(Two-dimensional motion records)
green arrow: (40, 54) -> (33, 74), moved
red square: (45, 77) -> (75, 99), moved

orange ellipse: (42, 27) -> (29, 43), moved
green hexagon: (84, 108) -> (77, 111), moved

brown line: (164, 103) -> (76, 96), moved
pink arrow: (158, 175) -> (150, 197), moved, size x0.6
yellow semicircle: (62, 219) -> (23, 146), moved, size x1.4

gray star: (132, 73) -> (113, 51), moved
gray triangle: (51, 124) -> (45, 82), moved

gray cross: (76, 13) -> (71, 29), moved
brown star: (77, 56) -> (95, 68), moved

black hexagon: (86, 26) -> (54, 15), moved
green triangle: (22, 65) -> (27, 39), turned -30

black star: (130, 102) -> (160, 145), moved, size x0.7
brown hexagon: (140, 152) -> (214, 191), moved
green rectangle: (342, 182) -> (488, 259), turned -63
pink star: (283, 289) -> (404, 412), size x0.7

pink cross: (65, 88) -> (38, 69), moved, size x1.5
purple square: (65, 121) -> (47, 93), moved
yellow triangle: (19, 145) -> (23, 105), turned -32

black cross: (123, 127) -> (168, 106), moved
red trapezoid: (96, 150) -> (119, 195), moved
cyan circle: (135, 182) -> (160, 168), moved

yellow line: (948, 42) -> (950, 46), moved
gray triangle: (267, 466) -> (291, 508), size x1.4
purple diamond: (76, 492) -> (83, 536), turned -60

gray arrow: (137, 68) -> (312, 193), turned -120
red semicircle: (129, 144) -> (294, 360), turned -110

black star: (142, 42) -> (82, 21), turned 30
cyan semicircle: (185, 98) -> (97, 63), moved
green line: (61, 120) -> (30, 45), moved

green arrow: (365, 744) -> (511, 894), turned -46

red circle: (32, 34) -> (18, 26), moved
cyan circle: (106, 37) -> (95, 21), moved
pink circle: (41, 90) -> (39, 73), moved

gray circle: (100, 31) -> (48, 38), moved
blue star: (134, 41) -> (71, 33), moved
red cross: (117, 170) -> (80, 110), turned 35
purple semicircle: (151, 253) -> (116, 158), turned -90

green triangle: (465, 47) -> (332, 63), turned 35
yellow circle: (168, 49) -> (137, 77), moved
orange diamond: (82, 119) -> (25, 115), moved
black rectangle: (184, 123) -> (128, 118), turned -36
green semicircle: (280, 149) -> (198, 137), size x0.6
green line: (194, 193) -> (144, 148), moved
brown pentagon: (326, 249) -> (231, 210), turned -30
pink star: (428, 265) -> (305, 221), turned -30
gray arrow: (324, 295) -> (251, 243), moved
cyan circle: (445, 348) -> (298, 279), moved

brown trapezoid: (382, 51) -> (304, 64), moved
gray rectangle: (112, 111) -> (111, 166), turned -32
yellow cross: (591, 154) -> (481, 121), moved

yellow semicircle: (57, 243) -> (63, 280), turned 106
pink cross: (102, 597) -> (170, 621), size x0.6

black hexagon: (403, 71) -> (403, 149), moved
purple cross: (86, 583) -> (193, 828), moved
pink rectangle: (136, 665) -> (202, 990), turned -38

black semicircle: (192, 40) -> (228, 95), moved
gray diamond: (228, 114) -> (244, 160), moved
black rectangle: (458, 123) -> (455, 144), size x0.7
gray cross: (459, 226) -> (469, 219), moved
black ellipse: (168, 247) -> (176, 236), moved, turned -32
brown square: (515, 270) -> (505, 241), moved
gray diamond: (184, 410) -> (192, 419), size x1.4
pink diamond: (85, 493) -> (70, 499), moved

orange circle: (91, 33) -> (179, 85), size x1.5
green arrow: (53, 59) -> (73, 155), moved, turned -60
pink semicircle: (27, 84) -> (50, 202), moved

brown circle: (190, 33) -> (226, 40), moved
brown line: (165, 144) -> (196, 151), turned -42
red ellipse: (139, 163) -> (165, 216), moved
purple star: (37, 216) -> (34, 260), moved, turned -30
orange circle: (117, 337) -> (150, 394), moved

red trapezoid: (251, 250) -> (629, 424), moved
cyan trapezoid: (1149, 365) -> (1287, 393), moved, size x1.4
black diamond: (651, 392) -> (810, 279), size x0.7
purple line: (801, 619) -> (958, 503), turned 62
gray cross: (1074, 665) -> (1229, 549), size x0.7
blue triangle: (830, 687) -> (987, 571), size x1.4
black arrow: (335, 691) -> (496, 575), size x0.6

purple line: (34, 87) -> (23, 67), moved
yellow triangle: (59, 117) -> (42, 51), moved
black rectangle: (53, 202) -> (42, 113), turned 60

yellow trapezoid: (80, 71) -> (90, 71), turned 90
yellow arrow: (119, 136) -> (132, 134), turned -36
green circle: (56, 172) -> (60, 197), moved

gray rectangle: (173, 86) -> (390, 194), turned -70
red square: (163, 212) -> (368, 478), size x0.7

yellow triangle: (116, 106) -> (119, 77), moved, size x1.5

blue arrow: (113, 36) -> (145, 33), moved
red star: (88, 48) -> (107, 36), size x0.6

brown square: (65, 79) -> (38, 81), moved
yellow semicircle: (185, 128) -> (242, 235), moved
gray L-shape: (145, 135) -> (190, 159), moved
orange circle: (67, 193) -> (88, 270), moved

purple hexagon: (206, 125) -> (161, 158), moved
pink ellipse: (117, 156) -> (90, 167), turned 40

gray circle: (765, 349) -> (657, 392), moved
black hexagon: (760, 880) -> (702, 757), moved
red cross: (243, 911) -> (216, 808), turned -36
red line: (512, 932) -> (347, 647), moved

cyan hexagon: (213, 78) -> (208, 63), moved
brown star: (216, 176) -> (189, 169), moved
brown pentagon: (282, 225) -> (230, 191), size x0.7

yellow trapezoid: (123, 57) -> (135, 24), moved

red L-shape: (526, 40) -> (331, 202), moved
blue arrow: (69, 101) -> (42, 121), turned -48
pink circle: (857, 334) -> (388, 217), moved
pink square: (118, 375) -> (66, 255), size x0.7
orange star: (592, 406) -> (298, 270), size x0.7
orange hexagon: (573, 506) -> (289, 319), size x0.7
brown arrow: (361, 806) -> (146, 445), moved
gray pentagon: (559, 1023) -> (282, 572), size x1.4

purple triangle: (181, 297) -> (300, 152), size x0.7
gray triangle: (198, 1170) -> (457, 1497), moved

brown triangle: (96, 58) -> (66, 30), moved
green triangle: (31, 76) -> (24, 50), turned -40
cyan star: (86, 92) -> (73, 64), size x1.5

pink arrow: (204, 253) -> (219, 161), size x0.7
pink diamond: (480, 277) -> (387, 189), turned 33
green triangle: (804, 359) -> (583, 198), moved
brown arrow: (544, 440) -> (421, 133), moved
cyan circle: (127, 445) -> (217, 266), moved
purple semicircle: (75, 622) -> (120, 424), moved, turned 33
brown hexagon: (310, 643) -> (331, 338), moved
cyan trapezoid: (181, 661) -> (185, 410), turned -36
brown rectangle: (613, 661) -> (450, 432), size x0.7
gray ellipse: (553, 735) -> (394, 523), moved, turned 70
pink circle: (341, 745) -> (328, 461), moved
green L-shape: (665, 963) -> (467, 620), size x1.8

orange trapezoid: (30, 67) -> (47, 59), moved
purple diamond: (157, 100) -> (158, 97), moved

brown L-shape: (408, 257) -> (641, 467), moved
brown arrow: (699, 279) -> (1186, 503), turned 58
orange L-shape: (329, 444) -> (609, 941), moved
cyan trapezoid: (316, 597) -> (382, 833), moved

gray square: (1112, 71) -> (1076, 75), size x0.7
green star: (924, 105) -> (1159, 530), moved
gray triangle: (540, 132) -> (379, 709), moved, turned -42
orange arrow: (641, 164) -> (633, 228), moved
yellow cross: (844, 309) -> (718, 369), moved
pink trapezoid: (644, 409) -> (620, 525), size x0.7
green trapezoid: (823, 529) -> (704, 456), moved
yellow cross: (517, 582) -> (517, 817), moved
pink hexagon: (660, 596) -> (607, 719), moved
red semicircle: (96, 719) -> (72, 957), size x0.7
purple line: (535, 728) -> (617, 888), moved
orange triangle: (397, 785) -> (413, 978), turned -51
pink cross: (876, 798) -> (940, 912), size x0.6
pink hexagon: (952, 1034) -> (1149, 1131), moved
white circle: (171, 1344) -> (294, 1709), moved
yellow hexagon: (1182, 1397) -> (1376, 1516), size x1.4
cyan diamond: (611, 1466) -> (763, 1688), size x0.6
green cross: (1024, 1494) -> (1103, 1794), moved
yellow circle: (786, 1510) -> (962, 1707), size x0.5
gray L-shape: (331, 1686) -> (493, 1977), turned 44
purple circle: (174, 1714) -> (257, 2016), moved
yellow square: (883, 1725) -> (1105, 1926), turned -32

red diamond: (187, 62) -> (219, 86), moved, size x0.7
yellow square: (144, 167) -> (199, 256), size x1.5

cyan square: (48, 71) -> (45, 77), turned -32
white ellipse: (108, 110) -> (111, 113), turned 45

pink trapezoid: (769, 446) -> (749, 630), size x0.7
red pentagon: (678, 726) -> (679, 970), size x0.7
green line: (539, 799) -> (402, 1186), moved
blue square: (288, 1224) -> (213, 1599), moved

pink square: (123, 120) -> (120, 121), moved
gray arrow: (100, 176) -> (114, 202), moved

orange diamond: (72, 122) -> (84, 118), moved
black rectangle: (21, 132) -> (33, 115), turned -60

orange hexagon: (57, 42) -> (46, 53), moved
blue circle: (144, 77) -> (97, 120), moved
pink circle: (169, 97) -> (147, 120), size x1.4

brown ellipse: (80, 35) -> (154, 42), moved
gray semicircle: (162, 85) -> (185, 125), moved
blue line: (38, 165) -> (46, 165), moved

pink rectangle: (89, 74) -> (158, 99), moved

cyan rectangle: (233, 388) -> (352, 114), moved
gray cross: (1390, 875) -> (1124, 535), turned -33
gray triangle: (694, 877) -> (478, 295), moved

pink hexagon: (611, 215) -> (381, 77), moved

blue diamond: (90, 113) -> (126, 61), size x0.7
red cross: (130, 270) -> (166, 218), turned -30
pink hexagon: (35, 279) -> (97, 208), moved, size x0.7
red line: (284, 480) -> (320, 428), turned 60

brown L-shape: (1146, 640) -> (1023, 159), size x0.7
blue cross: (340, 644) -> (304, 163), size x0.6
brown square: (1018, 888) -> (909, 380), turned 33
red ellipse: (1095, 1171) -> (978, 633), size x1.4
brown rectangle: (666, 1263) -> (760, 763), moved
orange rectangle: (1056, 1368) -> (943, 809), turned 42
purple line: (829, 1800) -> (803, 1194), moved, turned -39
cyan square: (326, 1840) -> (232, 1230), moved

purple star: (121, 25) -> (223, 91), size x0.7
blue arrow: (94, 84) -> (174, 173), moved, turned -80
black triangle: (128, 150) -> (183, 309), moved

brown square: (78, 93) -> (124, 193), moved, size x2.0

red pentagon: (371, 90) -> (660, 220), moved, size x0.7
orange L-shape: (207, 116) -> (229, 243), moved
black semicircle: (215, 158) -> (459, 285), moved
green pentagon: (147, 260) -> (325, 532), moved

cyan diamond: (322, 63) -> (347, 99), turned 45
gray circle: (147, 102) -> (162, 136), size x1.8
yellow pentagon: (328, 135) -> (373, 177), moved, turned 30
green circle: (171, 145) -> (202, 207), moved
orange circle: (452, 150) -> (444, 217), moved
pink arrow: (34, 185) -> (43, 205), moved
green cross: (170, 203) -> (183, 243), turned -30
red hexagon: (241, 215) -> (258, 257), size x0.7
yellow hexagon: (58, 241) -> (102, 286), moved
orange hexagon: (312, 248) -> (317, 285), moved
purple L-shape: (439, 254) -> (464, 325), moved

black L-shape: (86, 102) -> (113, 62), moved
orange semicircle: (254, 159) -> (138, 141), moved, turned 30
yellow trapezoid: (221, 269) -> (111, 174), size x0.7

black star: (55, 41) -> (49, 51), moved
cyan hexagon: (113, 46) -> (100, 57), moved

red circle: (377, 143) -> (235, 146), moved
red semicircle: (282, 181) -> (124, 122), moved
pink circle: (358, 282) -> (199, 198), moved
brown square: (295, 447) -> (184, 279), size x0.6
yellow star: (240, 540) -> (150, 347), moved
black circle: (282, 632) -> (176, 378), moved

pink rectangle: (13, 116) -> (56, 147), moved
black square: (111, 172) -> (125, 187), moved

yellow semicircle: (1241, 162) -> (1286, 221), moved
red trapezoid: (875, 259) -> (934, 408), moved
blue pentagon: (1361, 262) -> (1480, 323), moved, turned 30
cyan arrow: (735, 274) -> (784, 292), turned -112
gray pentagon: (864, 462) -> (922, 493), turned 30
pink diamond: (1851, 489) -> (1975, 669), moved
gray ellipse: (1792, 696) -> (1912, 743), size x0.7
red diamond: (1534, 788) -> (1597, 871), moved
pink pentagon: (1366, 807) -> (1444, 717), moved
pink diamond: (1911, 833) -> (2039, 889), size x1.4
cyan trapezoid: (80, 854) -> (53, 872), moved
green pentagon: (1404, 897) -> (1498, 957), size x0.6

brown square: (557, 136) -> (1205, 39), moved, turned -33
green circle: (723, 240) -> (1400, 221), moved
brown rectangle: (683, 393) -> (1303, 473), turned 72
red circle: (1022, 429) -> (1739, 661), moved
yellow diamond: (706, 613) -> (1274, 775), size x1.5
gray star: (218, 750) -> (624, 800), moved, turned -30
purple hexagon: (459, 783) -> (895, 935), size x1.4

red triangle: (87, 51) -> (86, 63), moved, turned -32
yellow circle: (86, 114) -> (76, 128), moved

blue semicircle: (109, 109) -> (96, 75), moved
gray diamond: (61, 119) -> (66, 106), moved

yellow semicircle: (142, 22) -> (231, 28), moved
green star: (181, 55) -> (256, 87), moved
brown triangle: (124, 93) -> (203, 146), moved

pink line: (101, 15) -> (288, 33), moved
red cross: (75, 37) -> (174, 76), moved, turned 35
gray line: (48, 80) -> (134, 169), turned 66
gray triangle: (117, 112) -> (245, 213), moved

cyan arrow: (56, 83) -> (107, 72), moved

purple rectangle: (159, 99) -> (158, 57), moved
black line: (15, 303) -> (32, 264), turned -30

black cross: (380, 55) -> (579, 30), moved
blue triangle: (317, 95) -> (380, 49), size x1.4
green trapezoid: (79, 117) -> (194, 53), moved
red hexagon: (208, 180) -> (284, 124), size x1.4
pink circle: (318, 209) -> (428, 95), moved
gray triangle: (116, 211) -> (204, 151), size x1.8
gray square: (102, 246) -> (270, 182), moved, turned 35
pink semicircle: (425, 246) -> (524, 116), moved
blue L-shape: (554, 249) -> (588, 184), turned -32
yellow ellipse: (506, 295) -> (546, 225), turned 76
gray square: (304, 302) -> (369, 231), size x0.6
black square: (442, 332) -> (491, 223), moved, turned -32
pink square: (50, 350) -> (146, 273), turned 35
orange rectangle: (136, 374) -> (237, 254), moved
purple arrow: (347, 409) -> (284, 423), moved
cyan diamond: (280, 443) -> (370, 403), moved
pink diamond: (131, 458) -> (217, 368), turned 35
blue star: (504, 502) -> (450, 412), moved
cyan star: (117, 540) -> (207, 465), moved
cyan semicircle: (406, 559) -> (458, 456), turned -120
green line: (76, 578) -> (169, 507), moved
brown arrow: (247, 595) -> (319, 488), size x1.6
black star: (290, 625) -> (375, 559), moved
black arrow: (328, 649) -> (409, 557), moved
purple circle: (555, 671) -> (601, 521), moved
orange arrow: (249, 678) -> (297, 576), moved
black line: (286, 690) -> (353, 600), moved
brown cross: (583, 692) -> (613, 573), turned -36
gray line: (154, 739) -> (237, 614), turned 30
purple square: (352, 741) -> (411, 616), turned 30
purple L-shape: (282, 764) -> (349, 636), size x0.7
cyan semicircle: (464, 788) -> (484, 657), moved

What you should do: Every line above from the line with "cyan circle: (445, 348) -> (298, 279), moved" to the line with "brown square: (515, 270) -> (505, 241), moved" is wanted, ends included; write them out exactly and add no other line.

Solved problem:
cyan circle: (445, 348) -> (298, 279), moved

brown trapezoid: (382, 51) -> (304, 64), moved
gray rectangle: (112, 111) -> (111, 166), turned -32
yellow cross: (591, 154) -> (481, 121), moved

yellow semicircle: (57, 243) -> (63, 280), turned 106
pink cross: (102, 597) -> (170, 621), size x0.6

black hexagon: (403, 71) -> (403, 149), moved
purple cross: (86, 583) -> (193, 828), moved
pink rectangle: (136, 665) -> (202, 990), turned -38

black semicircle: (192, 40) -> (228, 95), moved
gray diamond: (228, 114) -> (244, 160), moved
black rectangle: (458, 123) -> (455, 144), size x0.7
gray cross: (459, 226) -> (469, 219), moved
black ellipse: (168, 247) -> (176, 236), moved, turned -32
brown square: (515, 270) -> (505, 241), moved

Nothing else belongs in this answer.